> **Exercise description**
A single number is required: the count of lines in the following entries that include the word "DGND".

● ● ●

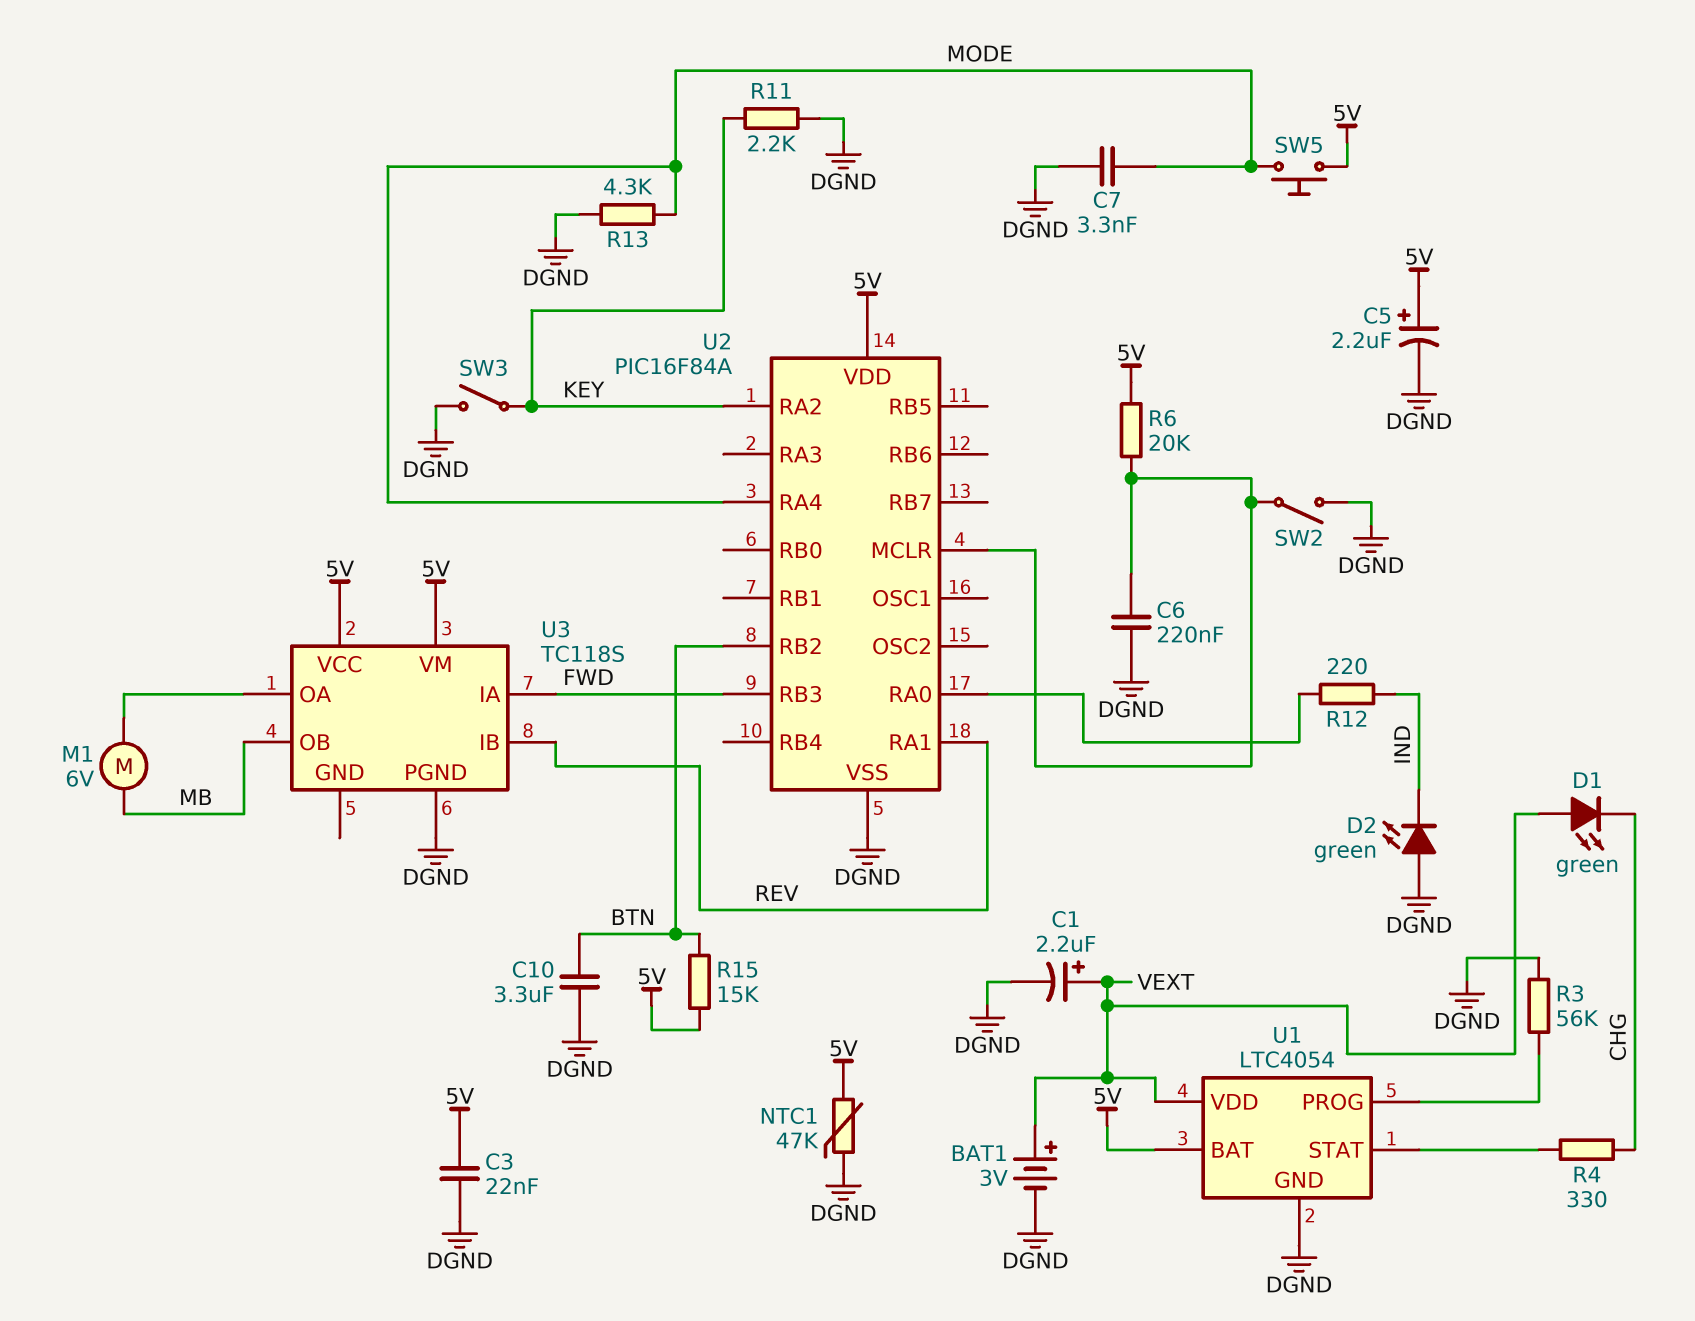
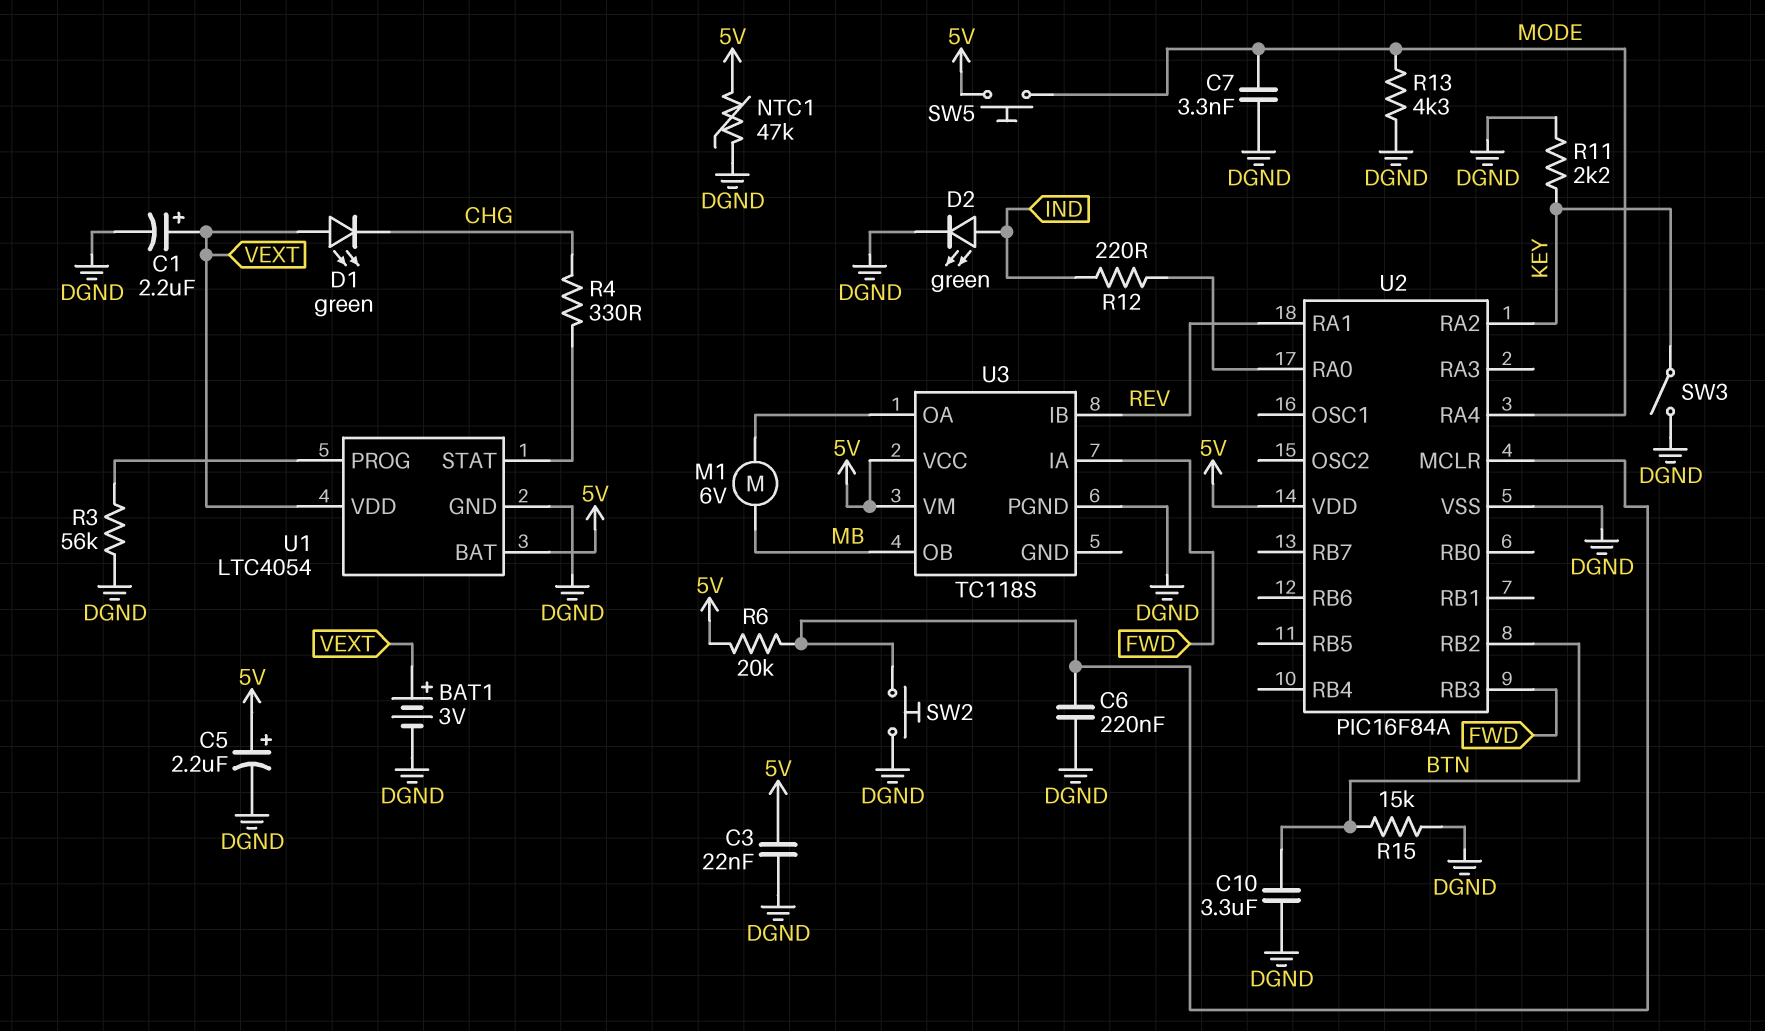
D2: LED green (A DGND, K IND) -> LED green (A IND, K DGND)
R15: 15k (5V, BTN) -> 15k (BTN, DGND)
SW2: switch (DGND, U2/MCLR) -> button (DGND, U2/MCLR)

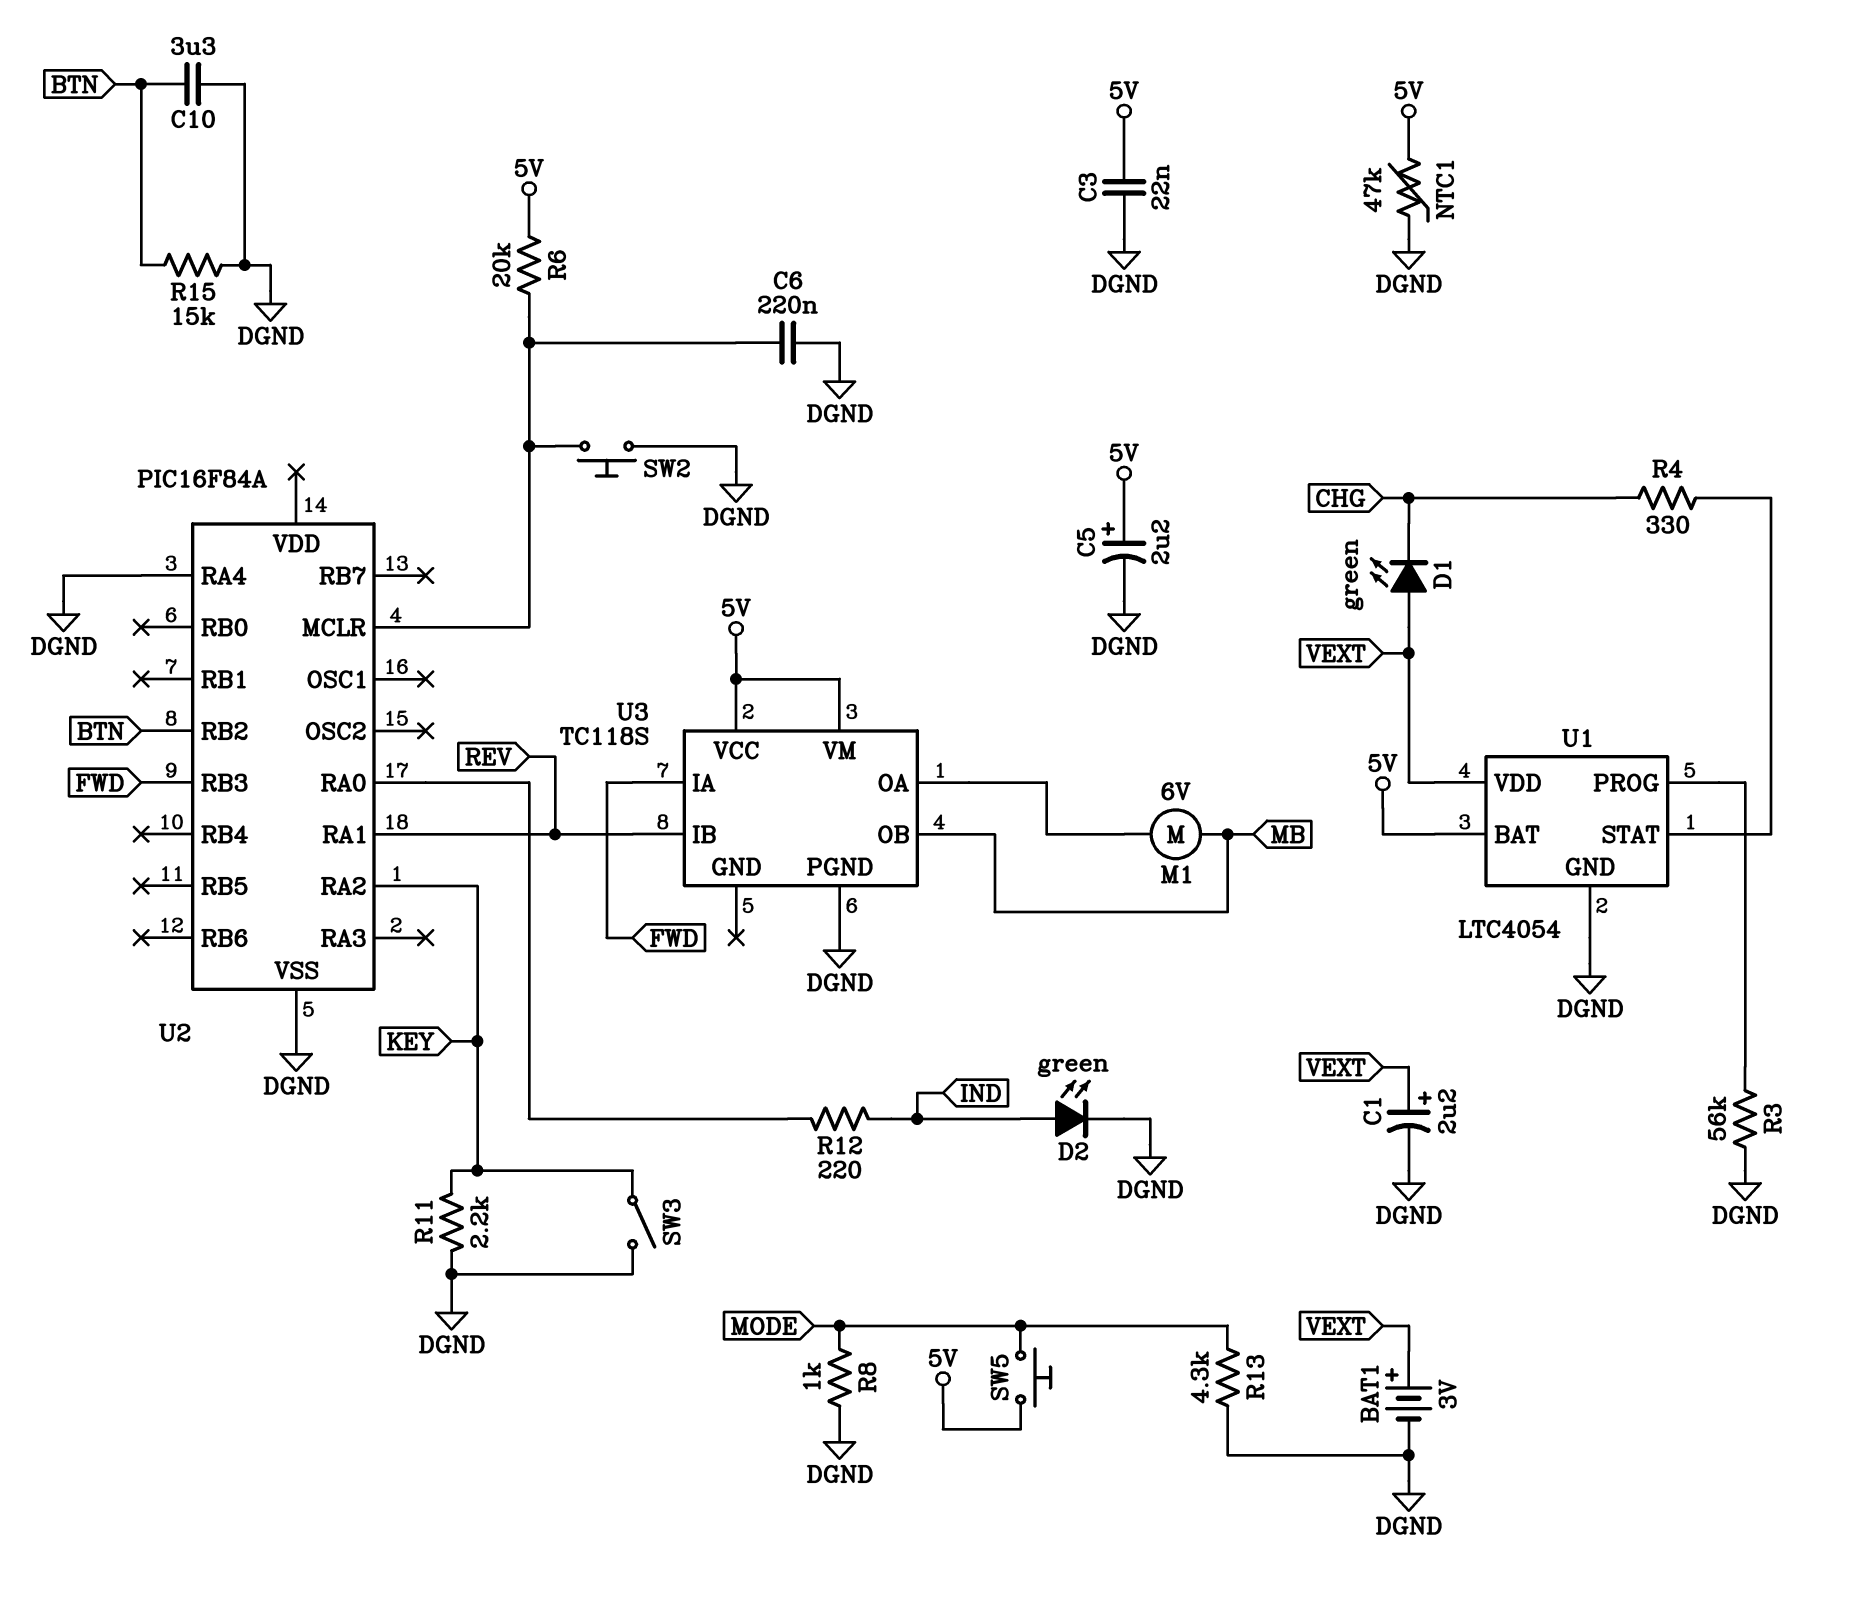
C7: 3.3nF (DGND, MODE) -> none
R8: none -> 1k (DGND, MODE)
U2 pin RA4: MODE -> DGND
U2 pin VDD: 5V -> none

● ● ●

> **Response**
6